> [Task goal]
From the line containing "blue arrow: (114, 84) -> (130, 90), moved" through the last line of the entries below, print each line exactly. Pictures stay out.

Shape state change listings
BEGIN
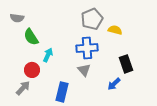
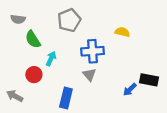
gray pentagon: (92, 19) -> (69, 20), moved
black rectangle: (126, 64) -> (149, 80), moved, turned -60
blue arrow: (114, 84) -> (130, 90), moved
gray arrow: (23, 88) -> (15, 96), moved, turned -105

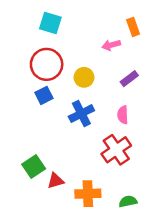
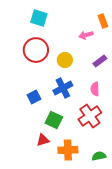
blue square: (44, 95) -> (34, 97), moved
green square: (34, 167) -> (54, 120), moved, turned -30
END
> [Worked solution]
blue arrow: (114, 84) -> (130, 90), moved
gray arrow: (23, 88) -> (15, 96), moved, turned -105

blue square: (44, 95) -> (34, 97), moved
green square: (34, 167) -> (54, 120), moved, turned -30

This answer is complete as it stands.